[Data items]
• • • • •

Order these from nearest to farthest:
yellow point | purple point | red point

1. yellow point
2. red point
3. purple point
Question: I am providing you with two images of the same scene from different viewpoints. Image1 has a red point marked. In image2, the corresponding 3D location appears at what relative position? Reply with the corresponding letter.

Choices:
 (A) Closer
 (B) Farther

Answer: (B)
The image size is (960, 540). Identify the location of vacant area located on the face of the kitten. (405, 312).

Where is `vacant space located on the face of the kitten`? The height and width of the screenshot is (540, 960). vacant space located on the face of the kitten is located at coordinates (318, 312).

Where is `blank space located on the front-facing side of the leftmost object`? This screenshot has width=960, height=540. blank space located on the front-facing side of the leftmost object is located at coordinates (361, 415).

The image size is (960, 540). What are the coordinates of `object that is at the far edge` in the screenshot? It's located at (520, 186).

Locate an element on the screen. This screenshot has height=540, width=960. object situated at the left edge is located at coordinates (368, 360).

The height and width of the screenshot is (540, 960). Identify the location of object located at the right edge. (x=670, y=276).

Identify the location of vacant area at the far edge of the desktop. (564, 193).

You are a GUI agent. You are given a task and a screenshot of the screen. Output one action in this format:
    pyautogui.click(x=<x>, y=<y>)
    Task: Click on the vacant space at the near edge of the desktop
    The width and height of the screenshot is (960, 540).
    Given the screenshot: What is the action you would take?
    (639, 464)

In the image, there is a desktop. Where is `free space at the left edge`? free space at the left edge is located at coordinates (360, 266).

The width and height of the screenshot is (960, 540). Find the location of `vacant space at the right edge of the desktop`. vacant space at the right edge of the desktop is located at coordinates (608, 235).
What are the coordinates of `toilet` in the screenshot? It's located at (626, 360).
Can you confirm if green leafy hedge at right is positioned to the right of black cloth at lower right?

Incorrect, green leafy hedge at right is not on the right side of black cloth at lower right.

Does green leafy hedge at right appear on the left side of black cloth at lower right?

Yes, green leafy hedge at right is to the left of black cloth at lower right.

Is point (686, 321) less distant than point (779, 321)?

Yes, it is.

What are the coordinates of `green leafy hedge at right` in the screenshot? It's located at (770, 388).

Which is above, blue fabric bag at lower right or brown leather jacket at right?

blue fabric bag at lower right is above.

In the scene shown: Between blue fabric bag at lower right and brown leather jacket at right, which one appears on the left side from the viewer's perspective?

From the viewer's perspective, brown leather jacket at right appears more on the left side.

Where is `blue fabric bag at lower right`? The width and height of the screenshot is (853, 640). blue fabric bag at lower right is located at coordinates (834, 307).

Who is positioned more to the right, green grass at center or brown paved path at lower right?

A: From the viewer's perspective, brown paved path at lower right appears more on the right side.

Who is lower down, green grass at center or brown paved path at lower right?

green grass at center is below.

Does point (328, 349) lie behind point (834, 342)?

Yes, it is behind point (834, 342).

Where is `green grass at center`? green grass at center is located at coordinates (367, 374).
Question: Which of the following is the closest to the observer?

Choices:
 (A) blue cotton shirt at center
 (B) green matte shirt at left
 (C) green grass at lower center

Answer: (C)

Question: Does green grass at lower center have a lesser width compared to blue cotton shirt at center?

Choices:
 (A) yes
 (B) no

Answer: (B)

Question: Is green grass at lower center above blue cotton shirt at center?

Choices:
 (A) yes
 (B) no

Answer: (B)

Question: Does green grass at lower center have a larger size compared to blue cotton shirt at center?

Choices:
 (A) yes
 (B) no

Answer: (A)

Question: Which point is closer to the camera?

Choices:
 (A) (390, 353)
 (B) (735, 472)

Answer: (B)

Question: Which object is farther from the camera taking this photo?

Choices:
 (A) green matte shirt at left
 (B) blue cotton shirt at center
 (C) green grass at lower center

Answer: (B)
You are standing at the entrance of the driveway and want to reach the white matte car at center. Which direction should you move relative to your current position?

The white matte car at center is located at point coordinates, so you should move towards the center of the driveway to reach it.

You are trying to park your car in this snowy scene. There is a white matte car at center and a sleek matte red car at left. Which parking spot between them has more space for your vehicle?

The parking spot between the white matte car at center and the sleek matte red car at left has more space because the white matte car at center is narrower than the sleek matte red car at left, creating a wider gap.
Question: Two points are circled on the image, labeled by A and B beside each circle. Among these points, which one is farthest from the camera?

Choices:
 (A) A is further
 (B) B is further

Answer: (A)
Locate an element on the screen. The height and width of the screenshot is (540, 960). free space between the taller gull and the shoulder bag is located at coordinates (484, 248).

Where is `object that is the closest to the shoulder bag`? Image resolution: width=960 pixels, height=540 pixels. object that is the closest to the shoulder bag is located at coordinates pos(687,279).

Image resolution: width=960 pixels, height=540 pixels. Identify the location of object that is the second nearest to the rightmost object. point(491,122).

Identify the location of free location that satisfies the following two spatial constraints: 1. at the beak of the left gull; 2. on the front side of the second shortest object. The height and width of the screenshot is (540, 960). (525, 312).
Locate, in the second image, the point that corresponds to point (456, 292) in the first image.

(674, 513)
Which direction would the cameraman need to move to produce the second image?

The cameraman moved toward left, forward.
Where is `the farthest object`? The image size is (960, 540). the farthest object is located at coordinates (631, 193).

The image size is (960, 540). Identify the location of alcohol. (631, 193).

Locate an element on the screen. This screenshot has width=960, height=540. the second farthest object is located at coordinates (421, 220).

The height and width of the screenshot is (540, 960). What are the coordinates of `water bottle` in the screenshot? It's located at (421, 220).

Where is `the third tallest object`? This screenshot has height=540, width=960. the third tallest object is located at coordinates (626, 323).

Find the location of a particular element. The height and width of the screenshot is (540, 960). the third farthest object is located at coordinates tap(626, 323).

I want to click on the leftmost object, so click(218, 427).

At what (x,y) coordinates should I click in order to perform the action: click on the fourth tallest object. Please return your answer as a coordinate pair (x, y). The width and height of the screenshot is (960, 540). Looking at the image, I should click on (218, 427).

• • • • •

• [WHAT IS REQUIRED]
Swap "vacant space" for "empty space" throughout the items above, leaving everything else unchanged.

• [EXERCISE RESULT]
Order these from nearest to farthest:
yellow point | purple point | red point

1. yellow point
2. red point
3. purple point
Question: I am providing you with two images of the same scene from different viewpoints. Image1 has a red point marked. In image2, the corresponding 3D location appears at what relative position? Reply with the corresponding letter.

Choices:
 (A) Closer
 (B) Farther

Answer: (B)
The image size is (960, 540). Identify the location of vacant area located on the face of the kitten. (405, 312).

Where is `empty space located on the face of the kitten`? The height and width of the screenshot is (540, 960). empty space located on the face of the kitten is located at coordinates (318, 312).

Where is `blank space located on the front-facing side of the leftmost object`? This screenshot has width=960, height=540. blank space located on the front-facing side of the leftmost object is located at coordinates (361, 415).

The image size is (960, 540). What are the coordinates of `object that is at the far edge` in the screenshot? It's located at (520, 186).

Locate an element on the screen. This screenshot has height=540, width=960. object situated at the left edge is located at coordinates (368, 360).

The height and width of the screenshot is (540, 960). Identify the location of object located at the right edge. (x=670, y=276).

Identify the location of vacant area at the far edge of the desktop. (564, 193).

You are a GUI agent. You are given a task and a screenshot of the screen. Output one action in this format:
    pyautogui.click(x=<x>, y=<y>)
    Task: Click on the empty space at the near edge of the desktop
    The width and height of the screenshot is (960, 540).
    Given the screenshot: What is the action you would take?
    (639, 464)

In the image, there is a desktop. Where is `free space at the left edge`? free space at the left edge is located at coordinates (360, 266).

The width and height of the screenshot is (960, 540). Find the location of `empty space at the right edge of the desktop`. empty space at the right edge of the desktop is located at coordinates (608, 235).
What are the coordinates of `toilet` in the screenshot? It's located at (626, 360).
Can you confirm if green leafy hedge at right is positioned to the right of black cloth at lower right?

Incorrect, green leafy hedge at right is not on the right side of black cloth at lower right.

Does green leafy hedge at right appear on the left side of black cloth at lower right?

Yes, green leafy hedge at right is to the left of black cloth at lower right.

Is point (686, 321) less distant than point (779, 321)?

Yes, it is.

What are the coordinates of `green leafy hedge at right` in the screenshot? It's located at (770, 388).

Which is above, blue fabric bag at lower right or brown leather jacket at right?

blue fabric bag at lower right is above.

In the scene shown: Between blue fabric bag at lower right and brown leather jacket at right, which one appears on the left side from the viewer's perspective?

From the viewer's perspective, brown leather jacket at right appears more on the left side.

Where is `blue fabric bag at lower right`? The width and height of the screenshot is (853, 640). blue fabric bag at lower right is located at coordinates (834, 307).

Who is positioned more to the right, green grass at center or brown paved path at lower right?

A: From the viewer's perspective, brown paved path at lower right appears more on the right side.

Who is lower down, green grass at center or brown paved path at lower right?

green grass at center is below.

Does point (328, 349) lie behind point (834, 342)?

Yes, it is behind point (834, 342).

Where is `green grass at center`? green grass at center is located at coordinates (367, 374).
Question: Which of the following is the closest to the observer?

Choices:
 (A) blue cotton shirt at center
 (B) green matte shirt at left
 (C) green grass at lower center

Answer: (C)

Question: Does green grass at lower center have a lesser width compared to blue cotton shirt at center?

Choices:
 (A) yes
 (B) no

Answer: (B)

Question: Is green grass at lower center above blue cotton shirt at center?

Choices:
 (A) yes
 (B) no

Answer: (B)

Question: Does green grass at lower center have a larger size compared to blue cotton shirt at center?

Choices:
 (A) yes
 (B) no

Answer: (A)

Question: Which point is closer to the camera?

Choices:
 (A) (390, 353)
 (B) (735, 472)

Answer: (B)

Question: Which object is farther from the camera taking this photo?

Choices:
 (A) green matte shirt at left
 (B) blue cotton shirt at center
 (C) green grass at lower center

Answer: (B)
You are standing at the entrance of the driveway and want to reach the white matte car at center. Which direction should you move relative to your current position?

The white matte car at center is located at point coordinates, so you should move towards the center of the driveway to reach it.

You are trying to park your car in this snowy scene. There is a white matte car at center and a sleek matte red car at left. Which parking spot between them has more space for your vehicle?

The parking spot between the white matte car at center and the sleek matte red car at left has more space because the white matte car at center is narrower than the sleek matte red car at left, creating a wider gap.
Question: Two points are circled on the image, labeled by A and B beside each circle. Among these points, which one is farthest from the camera?

Choices:
 (A) A is further
 (B) B is further

Answer: (A)
Locate an element on the screen. The height and width of the screenshot is (540, 960). free space between the taller gull and the shoulder bag is located at coordinates (484, 248).

Where is `object that is the closest to the shoulder bag`? Image resolution: width=960 pixels, height=540 pixels. object that is the closest to the shoulder bag is located at coordinates pos(687,279).

Image resolution: width=960 pixels, height=540 pixels. Identify the location of object that is the second nearest to the rightmost object. point(491,122).

Identify the location of free location that satisfies the following two spatial constraints: 1. at the beak of the left gull; 2. on the front side of the second shortest object. The height and width of the screenshot is (540, 960). (525, 312).
Locate, in the second image, the point that corresponds to point (456, 292) in the first image.

(674, 513)
Which direction would the cameraman need to move to produce the second image?

The cameraman moved toward left, forward.
Where is `the farthest object`? The image size is (960, 540). the farthest object is located at coordinates (631, 193).

The image size is (960, 540). Identify the location of alcohol. (631, 193).

Locate an element on the screen. This screenshot has width=960, height=540. the second farthest object is located at coordinates (421, 220).

The height and width of the screenshot is (540, 960). What are the coordinates of `water bottle` in the screenshot? It's located at (421, 220).

Where is `the third tallest object`? This screenshot has height=540, width=960. the third tallest object is located at coordinates (626, 323).

Find the location of a particular element. The height and width of the screenshot is (540, 960). the third farthest object is located at coordinates tap(626, 323).

I want to click on the leftmost object, so click(218, 427).

At what (x,y) coordinates should I click in order to perform the action: click on the fourth tallest object. Please return your answer as a coordinate pair (x, y). The width and height of the screenshot is (960, 540). Looking at the image, I should click on (218, 427).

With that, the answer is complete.